In the data below, find every line with the string "white" and pull it out.

Material provided: Begin

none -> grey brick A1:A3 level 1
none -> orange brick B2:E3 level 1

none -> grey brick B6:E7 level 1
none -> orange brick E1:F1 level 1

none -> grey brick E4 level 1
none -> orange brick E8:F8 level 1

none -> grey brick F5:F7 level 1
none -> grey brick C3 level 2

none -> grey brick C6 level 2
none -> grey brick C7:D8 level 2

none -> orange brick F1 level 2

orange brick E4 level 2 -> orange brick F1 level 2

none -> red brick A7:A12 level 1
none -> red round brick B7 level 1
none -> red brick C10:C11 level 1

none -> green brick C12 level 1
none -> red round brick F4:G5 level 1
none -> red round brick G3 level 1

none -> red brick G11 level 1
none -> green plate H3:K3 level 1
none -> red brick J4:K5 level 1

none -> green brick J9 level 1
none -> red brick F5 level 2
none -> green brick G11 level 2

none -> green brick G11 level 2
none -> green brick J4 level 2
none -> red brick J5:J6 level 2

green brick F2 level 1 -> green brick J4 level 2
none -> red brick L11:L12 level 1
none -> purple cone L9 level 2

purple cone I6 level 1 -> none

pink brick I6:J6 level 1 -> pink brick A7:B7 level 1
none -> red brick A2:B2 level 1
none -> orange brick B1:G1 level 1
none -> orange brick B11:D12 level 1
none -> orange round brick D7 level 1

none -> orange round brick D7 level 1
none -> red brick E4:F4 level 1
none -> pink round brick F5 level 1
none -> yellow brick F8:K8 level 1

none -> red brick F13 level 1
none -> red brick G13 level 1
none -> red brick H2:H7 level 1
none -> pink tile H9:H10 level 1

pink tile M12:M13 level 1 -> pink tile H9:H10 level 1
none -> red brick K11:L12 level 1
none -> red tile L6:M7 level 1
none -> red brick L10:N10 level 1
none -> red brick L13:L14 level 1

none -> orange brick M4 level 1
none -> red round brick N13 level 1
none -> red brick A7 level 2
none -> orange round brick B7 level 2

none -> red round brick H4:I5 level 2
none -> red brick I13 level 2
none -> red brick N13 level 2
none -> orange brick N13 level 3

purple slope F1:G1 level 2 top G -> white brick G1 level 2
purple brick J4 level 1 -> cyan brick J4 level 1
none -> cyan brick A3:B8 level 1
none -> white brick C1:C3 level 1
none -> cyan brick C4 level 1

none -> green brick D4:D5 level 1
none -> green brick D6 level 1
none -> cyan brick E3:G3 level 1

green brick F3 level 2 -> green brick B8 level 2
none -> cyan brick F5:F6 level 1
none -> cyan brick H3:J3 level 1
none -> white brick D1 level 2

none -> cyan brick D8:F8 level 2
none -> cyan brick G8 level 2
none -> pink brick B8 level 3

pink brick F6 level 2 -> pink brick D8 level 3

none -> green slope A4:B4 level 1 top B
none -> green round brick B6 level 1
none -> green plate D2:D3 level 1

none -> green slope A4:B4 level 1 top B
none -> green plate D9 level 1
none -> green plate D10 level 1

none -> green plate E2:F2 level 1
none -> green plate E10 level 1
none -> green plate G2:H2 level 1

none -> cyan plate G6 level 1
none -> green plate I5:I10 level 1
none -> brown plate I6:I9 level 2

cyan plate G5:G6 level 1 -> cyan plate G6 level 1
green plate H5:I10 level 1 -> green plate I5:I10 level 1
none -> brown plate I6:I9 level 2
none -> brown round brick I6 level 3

Material provided: End

## Response area
purple slope F1:G1 level 2 top G -> white brick G1 level 2
none -> white brick C1:C3 level 1
none -> white brick D1 level 2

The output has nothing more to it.